DATA BELOW:

━━━━━━━━━━

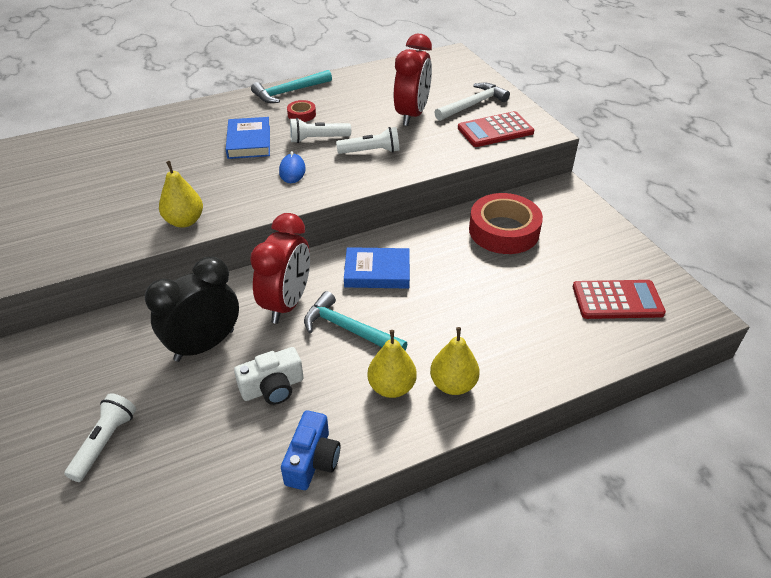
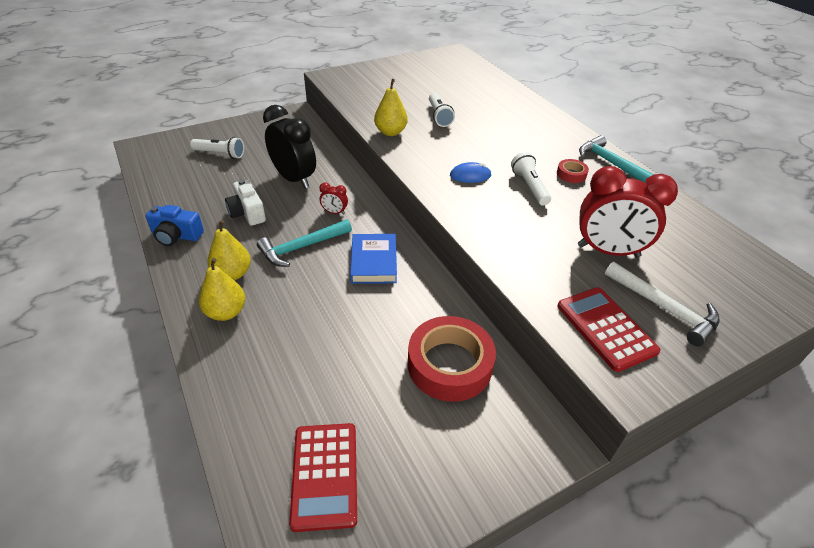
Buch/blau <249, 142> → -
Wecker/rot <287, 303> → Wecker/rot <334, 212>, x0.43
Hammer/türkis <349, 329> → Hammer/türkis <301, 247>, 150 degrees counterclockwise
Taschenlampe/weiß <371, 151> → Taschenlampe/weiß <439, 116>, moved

━━━━━━━━━━

WHAT YOU ARE ASKED TO DO: Each line of the material needs to be given again exactly, without any of its pictures.

EXERCISE SOLUTION:
Buch/blau <249, 142> → -
Wecker/rot <287, 303> → Wecker/rot <334, 212>, x0.43
Hammer/türkis <349, 329> → Hammer/türkis <301, 247>, 150 degrees counterclockwise
Taschenlampe/weiß <371, 151> → Taschenlampe/weiß <439, 116>, moved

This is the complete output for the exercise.